▶ _Data_
———

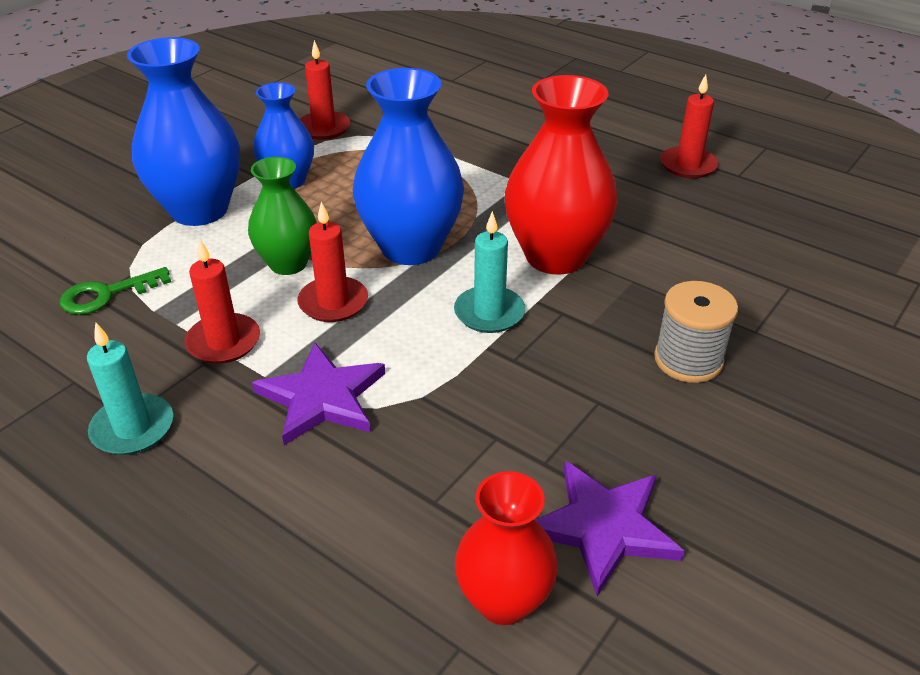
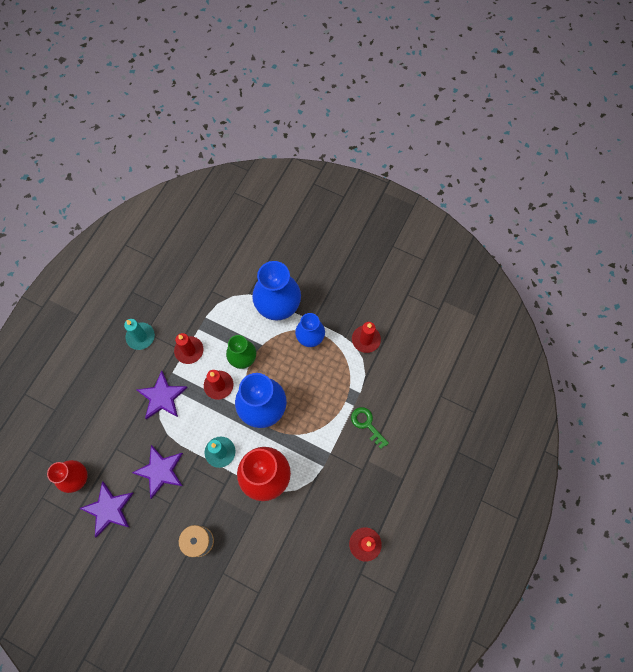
camera: 80 degrees right, 30 degrees up
(107, 294) = (212, 295): green key -> green key (367, 424)
(514, 414) = (160, 471): none -> purple star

———

▶ _What the task asks_
Transcribe all the material exactly; skip every image.

▶ _Answer area_
camera: 80 degrees right, 30 degrees up
(107, 294) = (212, 295): green key -> green key (367, 424)
(514, 414) = (160, 471): none -> purple star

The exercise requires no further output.